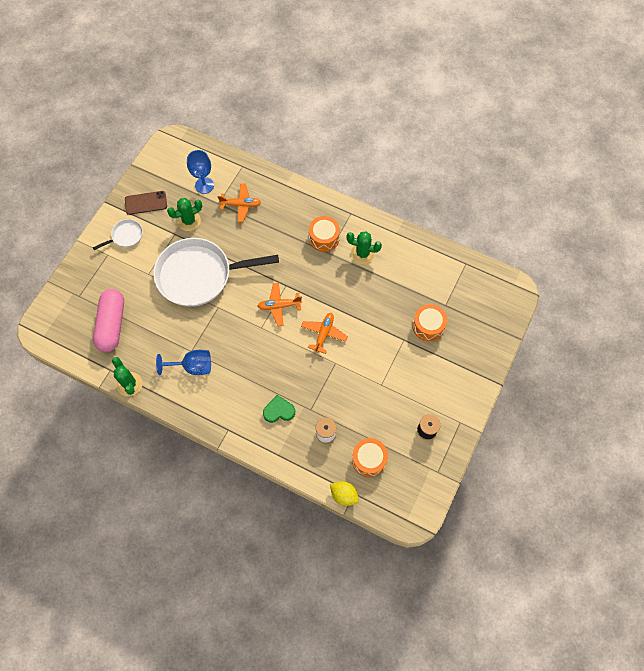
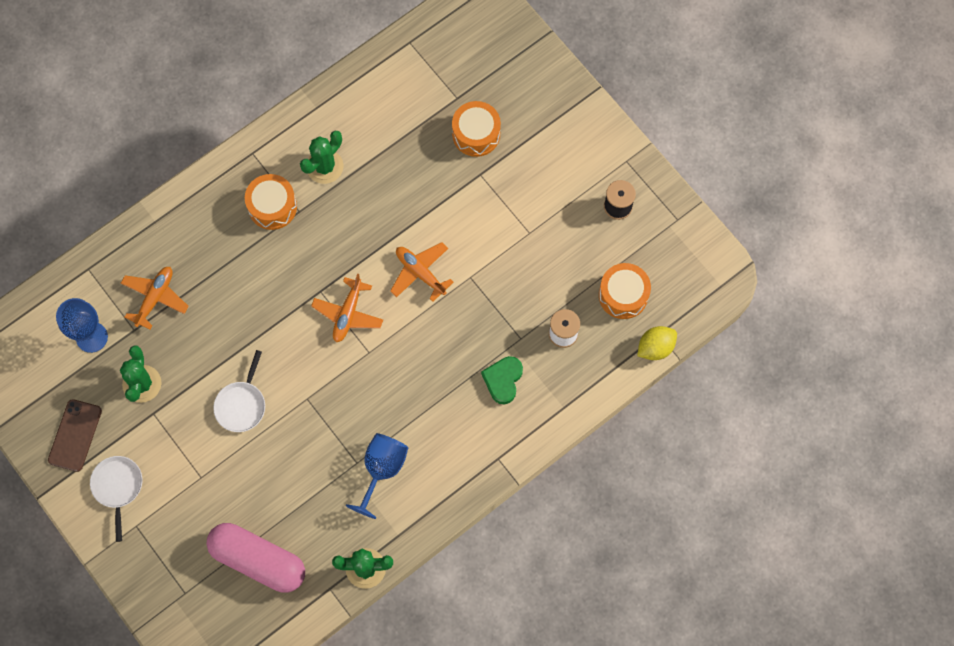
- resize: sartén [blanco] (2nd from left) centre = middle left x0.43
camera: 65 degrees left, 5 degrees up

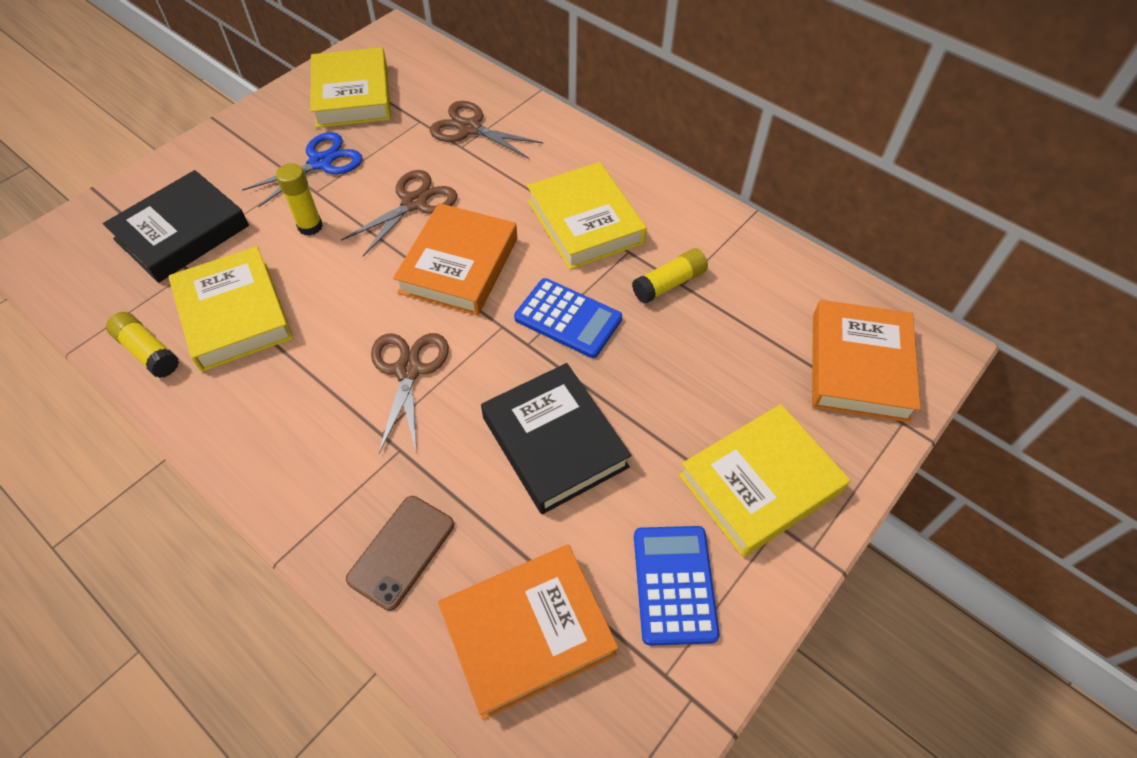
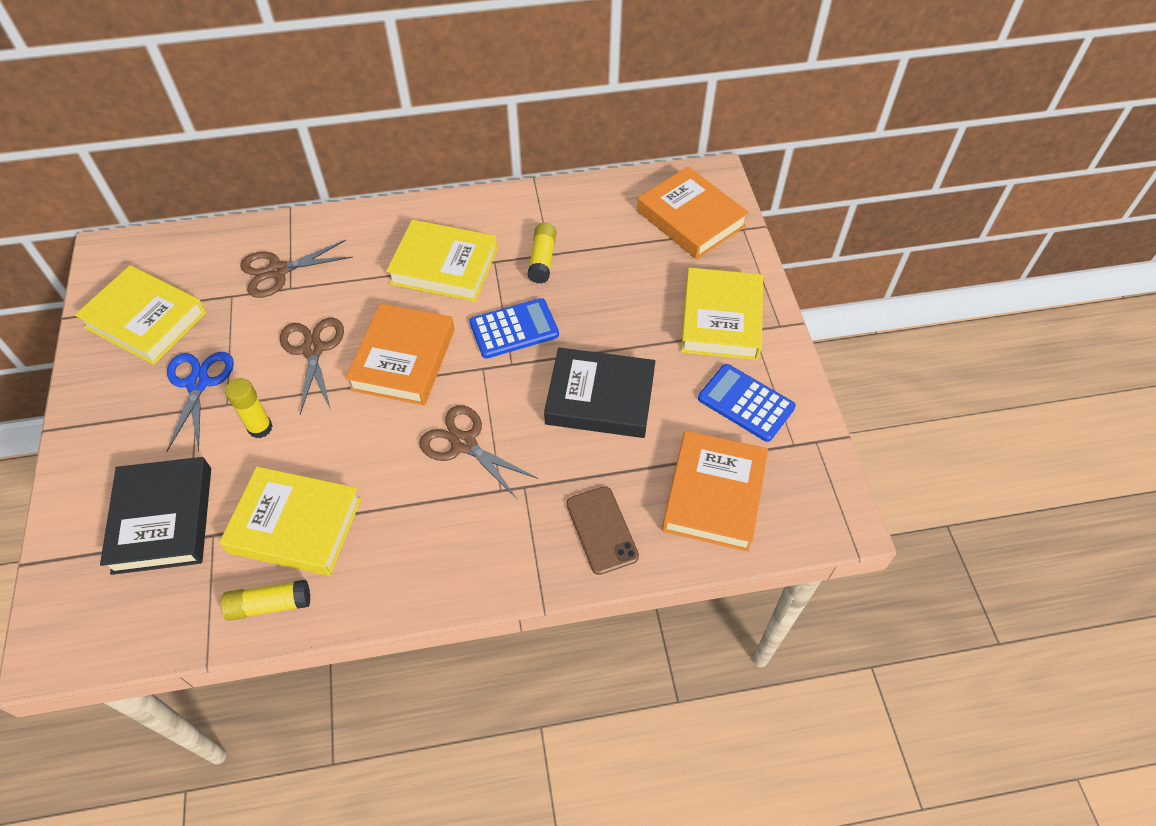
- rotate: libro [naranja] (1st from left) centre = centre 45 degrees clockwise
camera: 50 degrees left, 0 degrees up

◆ Brief
When you restate the listing, keep every word as it is and drop the pictures.

◆ Answer space
- resize: sartén [blanco] (2nd from left) centre = middle left x0.43
camera: 65 degrees left, 5 degrees up

- rotate: libro [naranja] (1st from left) centre = centre 45 degrees clockwise
camera: 50 degrees left, 0 degrees up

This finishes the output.